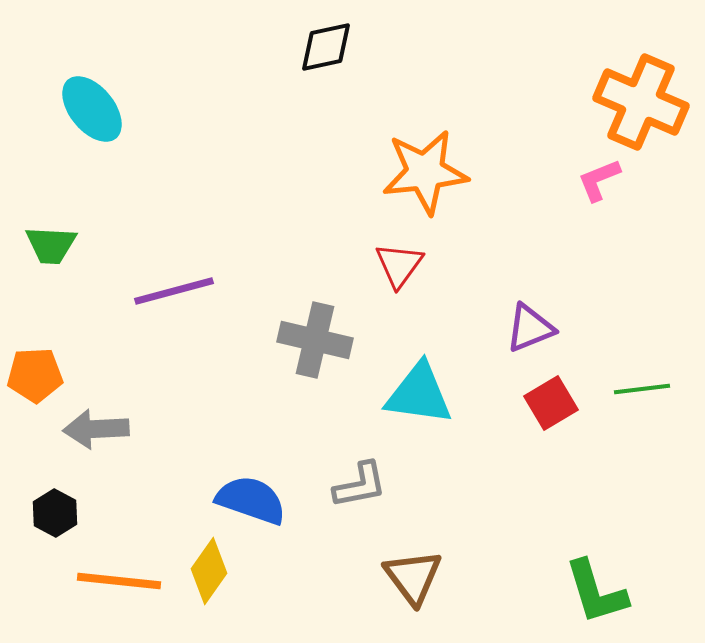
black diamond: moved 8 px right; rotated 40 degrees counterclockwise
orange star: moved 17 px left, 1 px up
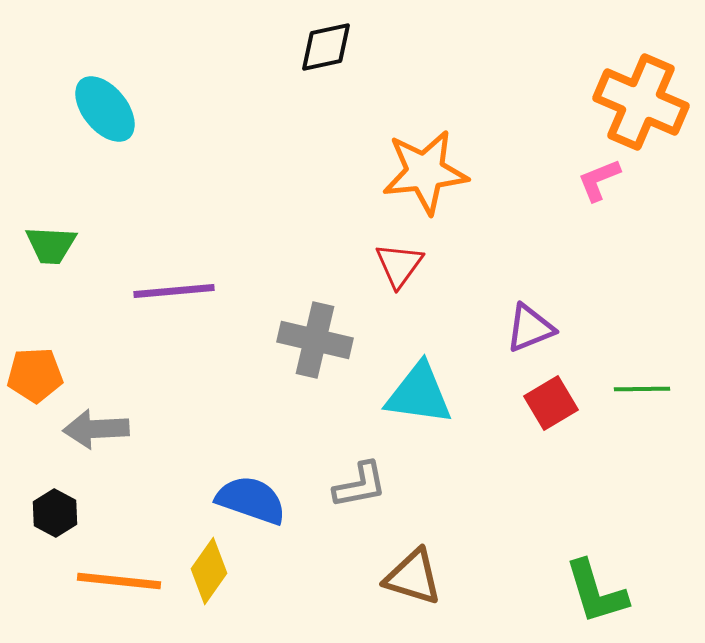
cyan ellipse: moved 13 px right
purple line: rotated 10 degrees clockwise
green line: rotated 6 degrees clockwise
brown triangle: rotated 36 degrees counterclockwise
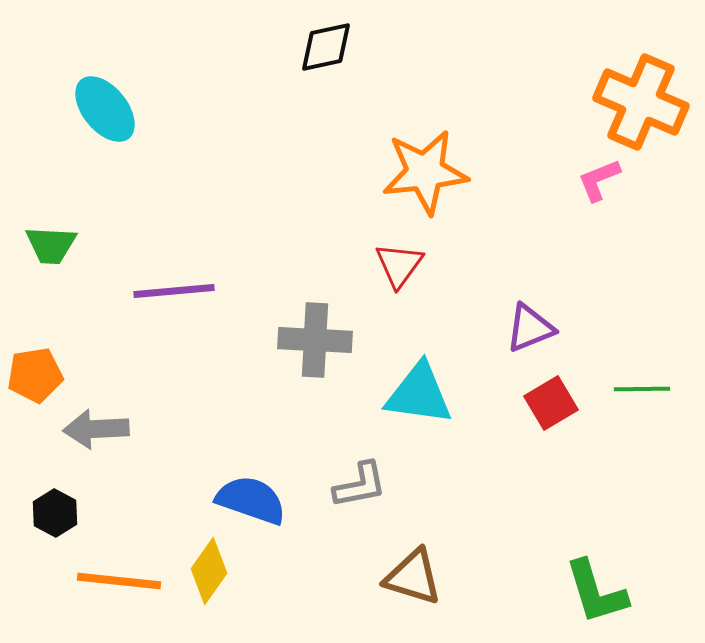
gray cross: rotated 10 degrees counterclockwise
orange pentagon: rotated 6 degrees counterclockwise
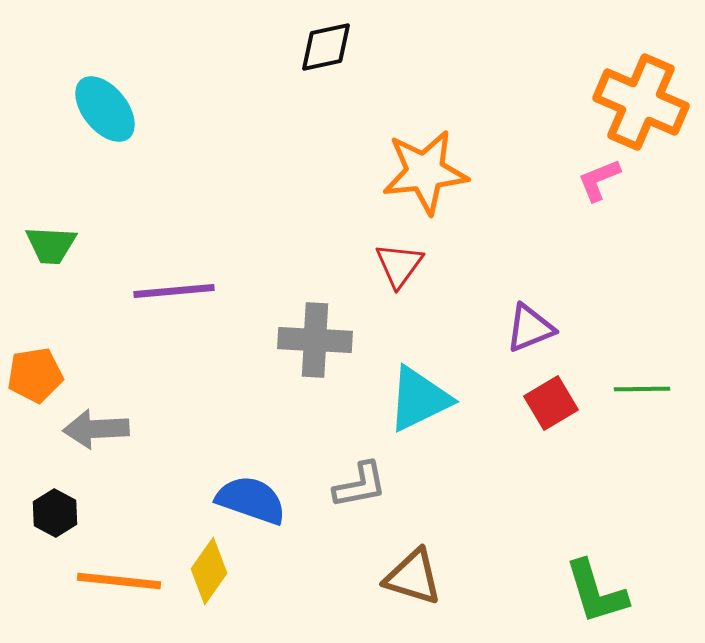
cyan triangle: moved 5 px down; rotated 34 degrees counterclockwise
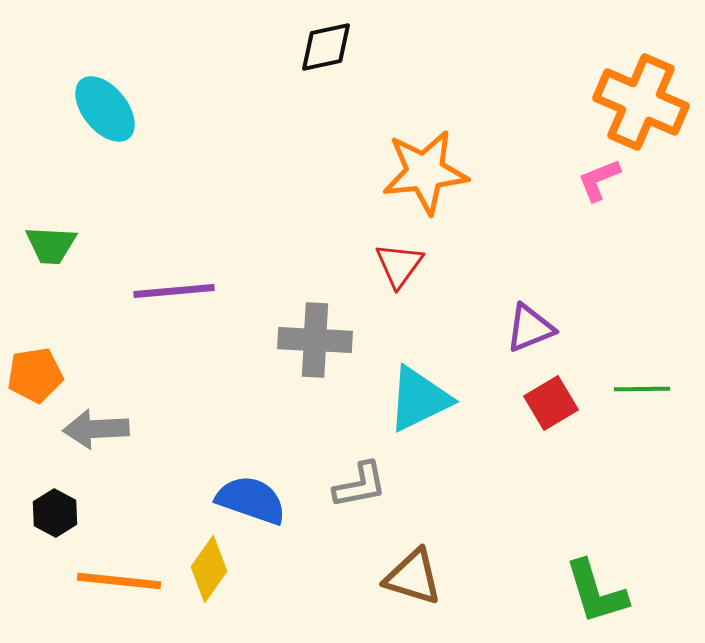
yellow diamond: moved 2 px up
========================================
__Request__
Convert the lines of all the records above into a JSON list of strings, one string per line and no blank lines. Leave the pictures out of the list.

__Finished exercise__
[
  "black diamond: moved 8 px right; rotated 40 degrees counterclockwise",
  "orange star: moved 17 px left, 1 px up",
  "cyan ellipse: moved 13 px right",
  "purple line: rotated 10 degrees clockwise",
  "green line: rotated 6 degrees clockwise",
  "brown triangle: rotated 36 degrees counterclockwise",
  "gray cross: rotated 10 degrees counterclockwise",
  "orange pentagon: rotated 6 degrees counterclockwise",
  "cyan triangle: moved 5 px down; rotated 34 degrees counterclockwise",
  "yellow diamond: moved 2 px up"
]